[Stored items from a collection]
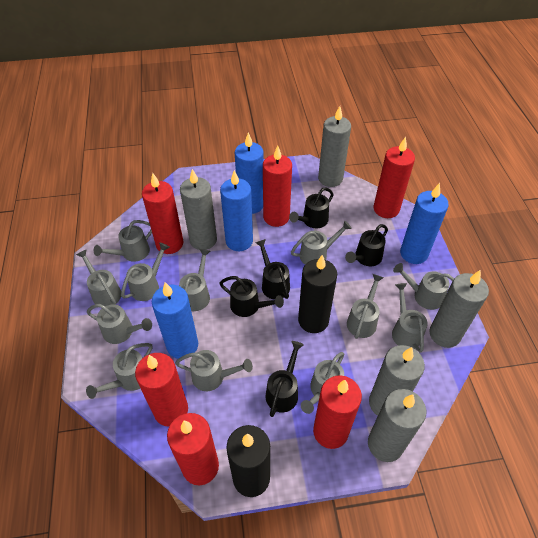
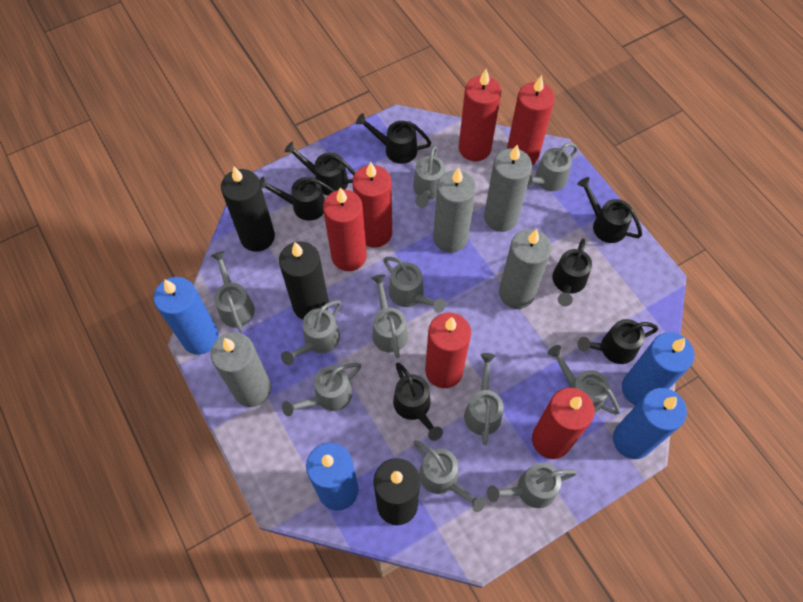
black candle: 2 -> 3
black watering can: 5 -> 7
grey candle: 5 -> 4
grey watering can: 12 -> 11

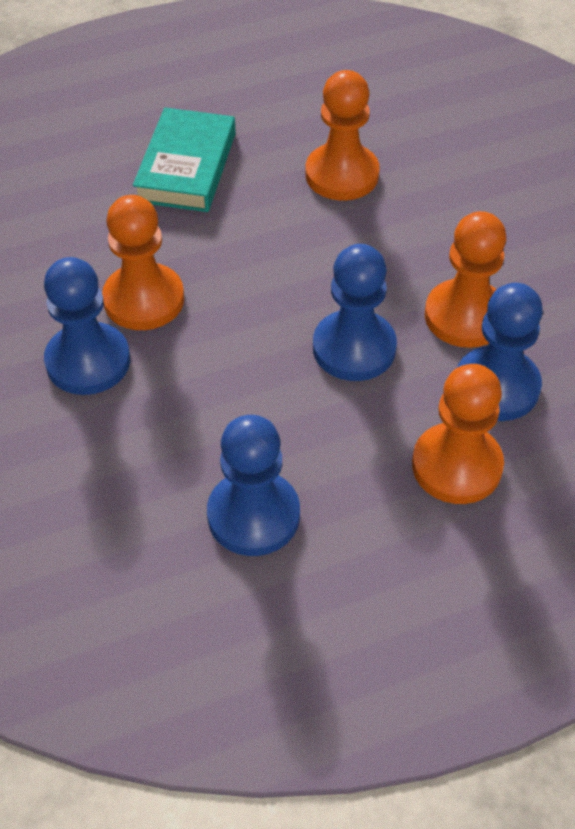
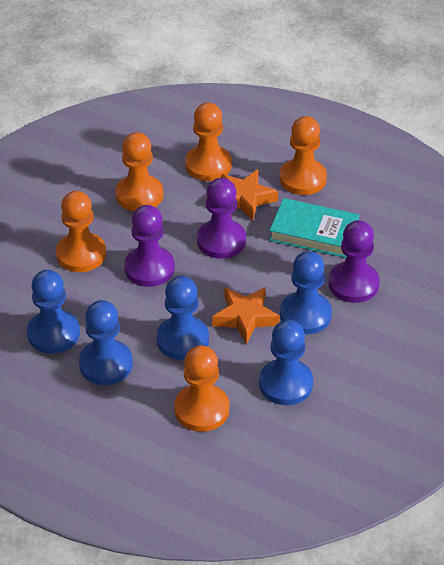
blue pawn: 4 -> 5
orange pawn: 4 -> 5
orange star: 0 -> 2
purple pawn: 0 -> 3

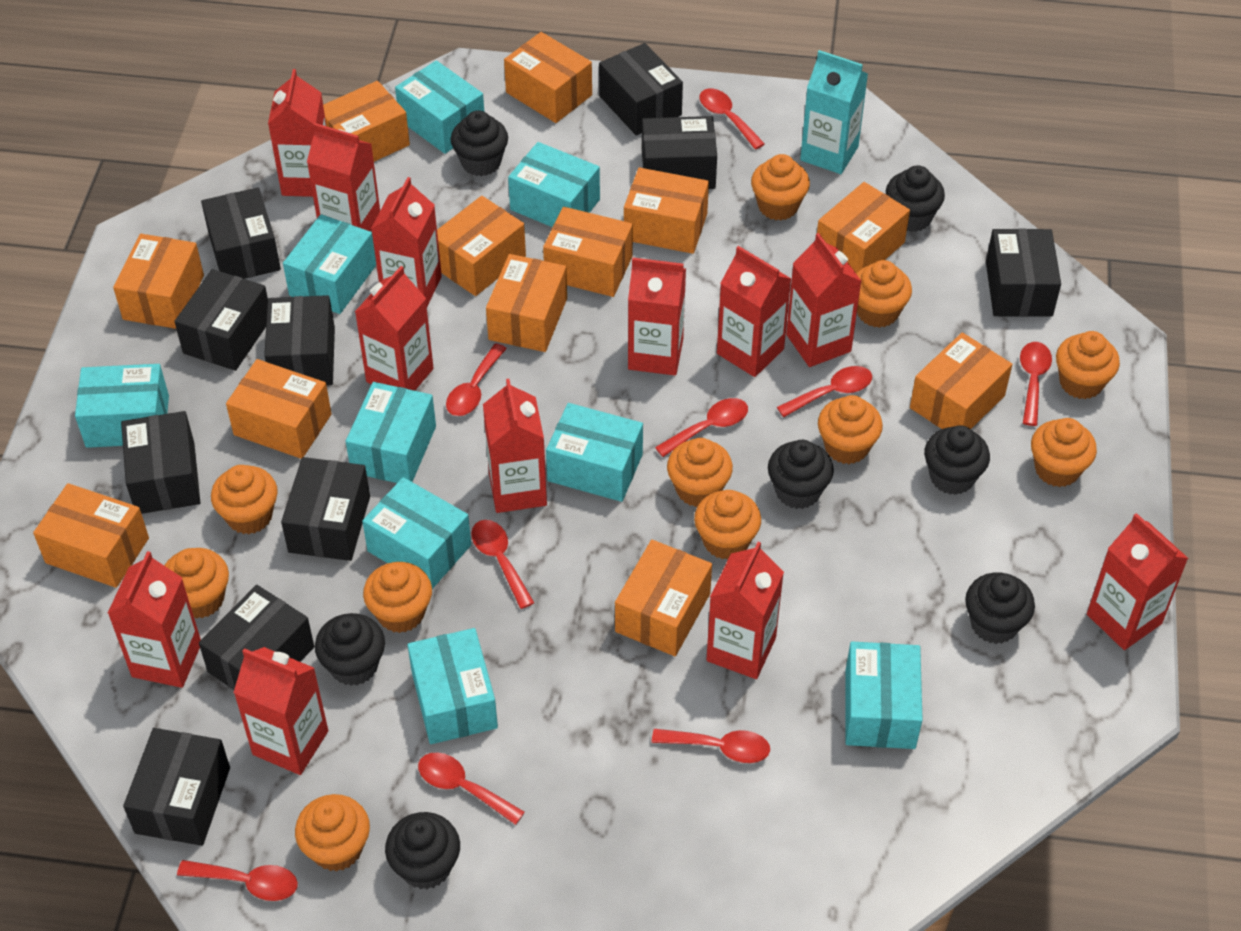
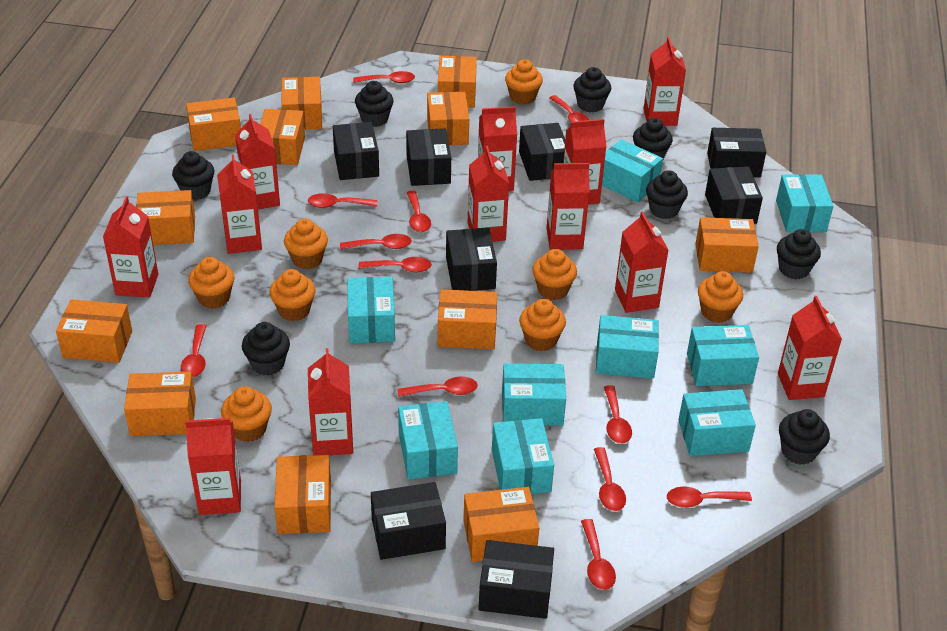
black box: 10 -> 8
black cupcake: 7 -> 8
orange cupcake: 11 -> 8
red spoon: 9 -> 12
turquoise carton: 1 -> 0

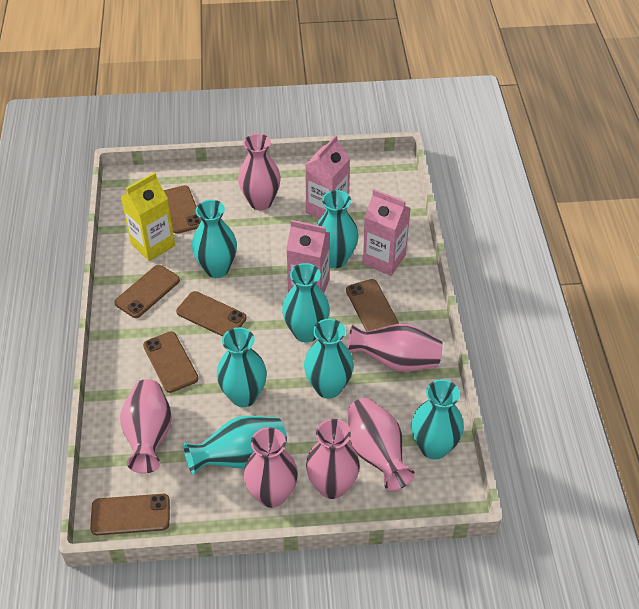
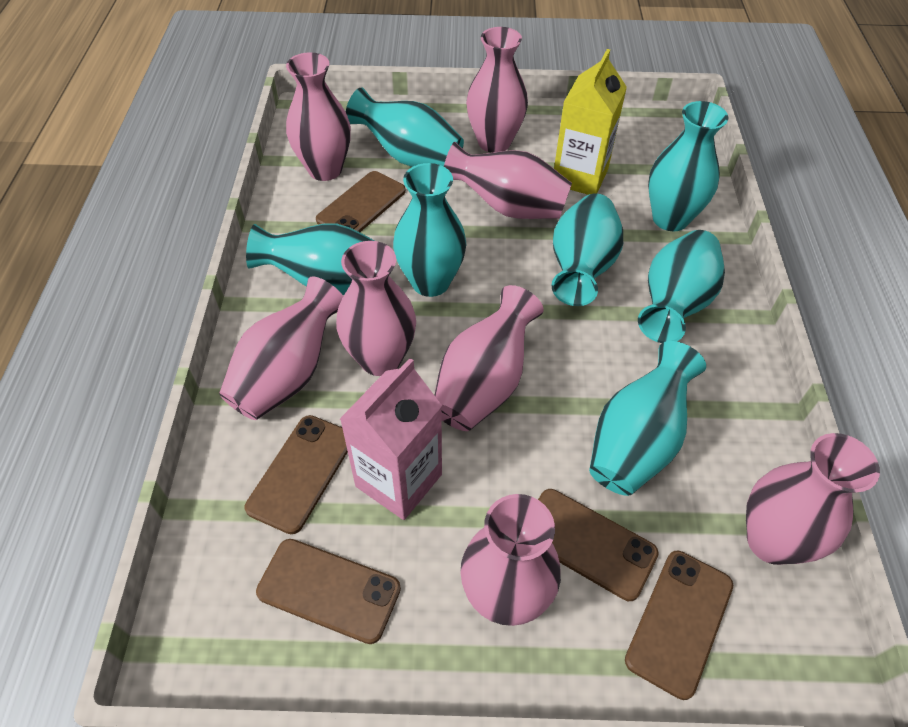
brown phone: 6 -> 5
pink carton: 3 -> 1
pink vase: 6 -> 8

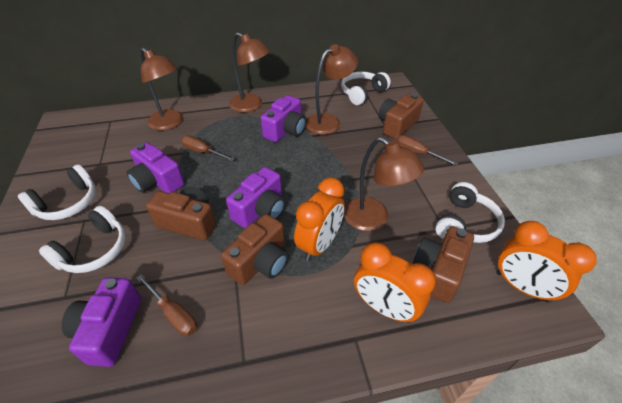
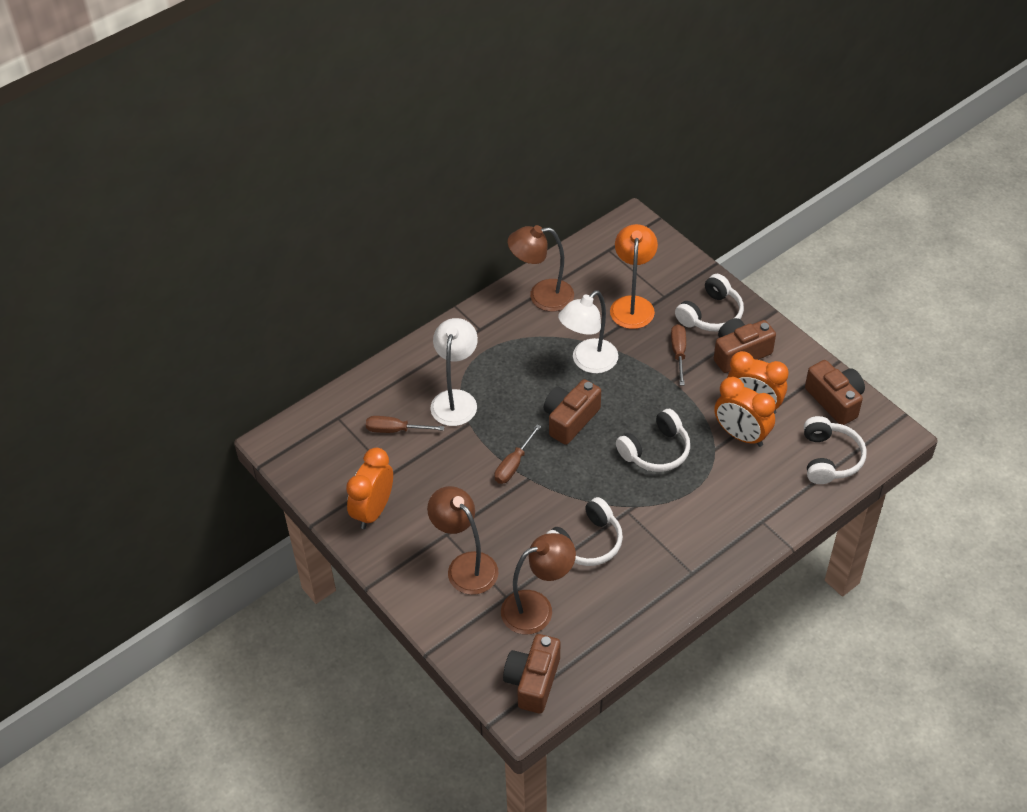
brown lamp: 4 -> 3
orange lamp: 0 -> 1
purple camera: 4 -> 0
white lamp: 0 -> 2

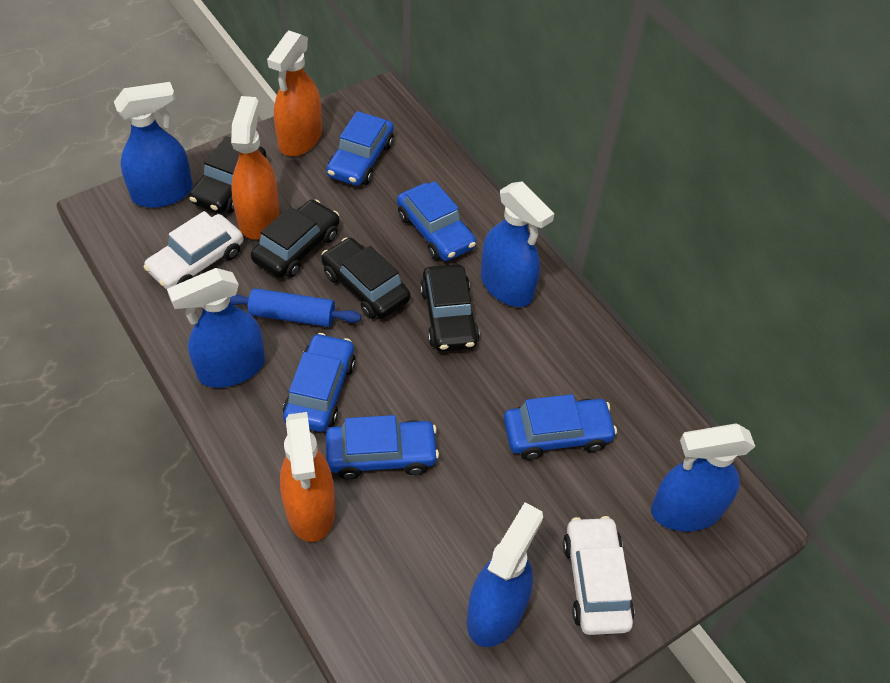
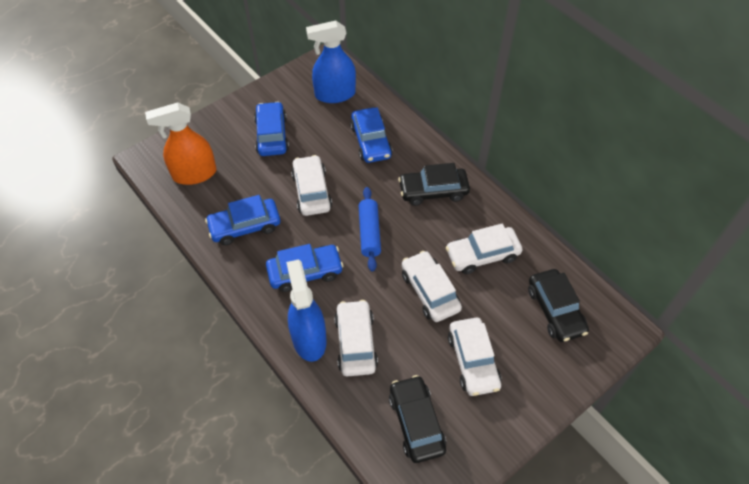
black car: 4 -> 3
blue car: 5 -> 4
blue spray bottle: 5 -> 2
orange spray bottle: 3 -> 1
white car: 2 -> 5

- **HOW TO COMPLETE THIS TASK**:
The answer must consist of the line containing "pink carton: 3 -> 1" and every line after it through the end of the records, retyped exactly, with all pictures left out.

- **RESPONSE TO THE TASK**:
pink carton: 3 -> 1
pink vase: 6 -> 8

brown lamp: 4 -> 3
orange lamp: 0 -> 1
purple camera: 4 -> 0
white lamp: 0 -> 2

black car: 4 -> 3
blue car: 5 -> 4
blue spray bottle: 5 -> 2
orange spray bottle: 3 -> 1
white car: 2 -> 5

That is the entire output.